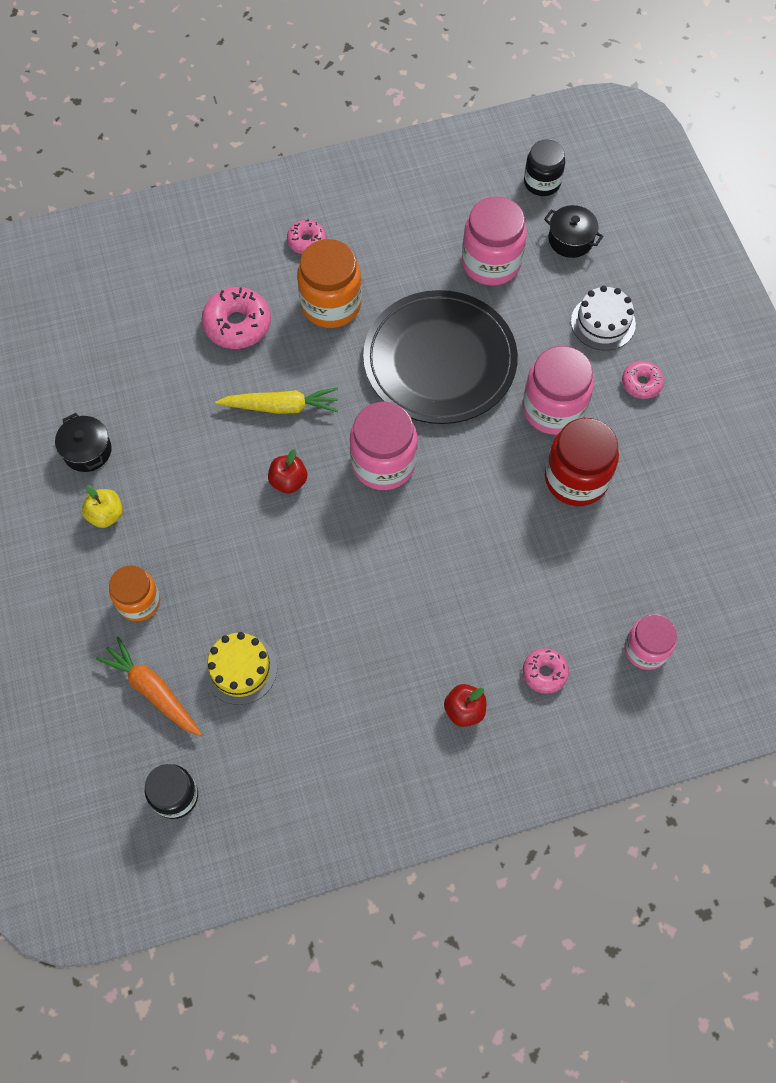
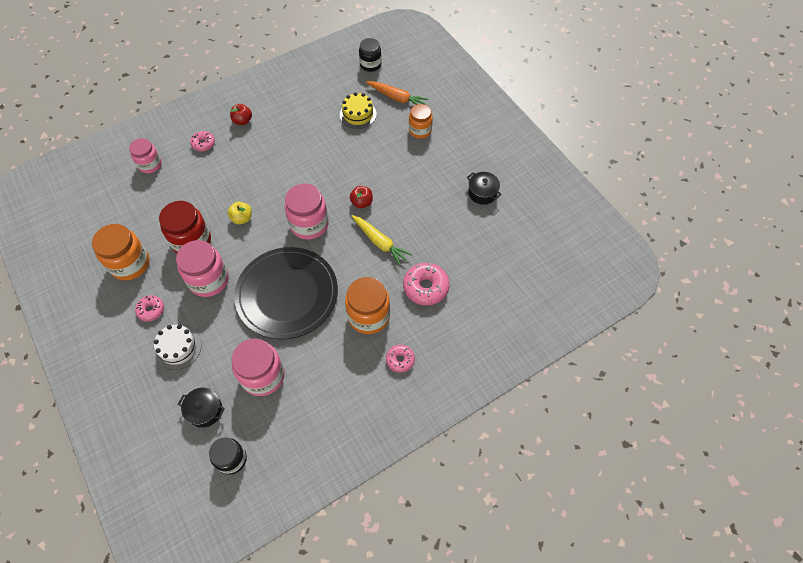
camera: 165 degrees right, 5 degrees down
(106, 515) = (456, 164): yellow apple -> yellow apple (242, 218)
(281, 407) = (380, 242): yellow carrot -> yellow carrot turned 120 degrees counterclockwise
(675, 463) = (130, 264): none -> orange jar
□ □ □ □ □
§ TASK PROMPT:
Return the full material word for word. Do not include the pictures.

§ PROBLEM SOLUTION:
camera: 165 degrees right, 5 degrees down
(106, 515) = (456, 164): yellow apple -> yellow apple (242, 218)
(281, 407) = (380, 242): yellow carrot -> yellow carrot turned 120 degrees counterclockwise
(675, 463) = (130, 264): none -> orange jar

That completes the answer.